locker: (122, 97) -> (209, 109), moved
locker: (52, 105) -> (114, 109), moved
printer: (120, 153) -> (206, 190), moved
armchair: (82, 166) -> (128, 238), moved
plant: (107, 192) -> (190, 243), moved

+ + + +

The lines above may hold the string "locker". Say how many do, and give only that number.

RESULT OF THIS EXERCISE:
2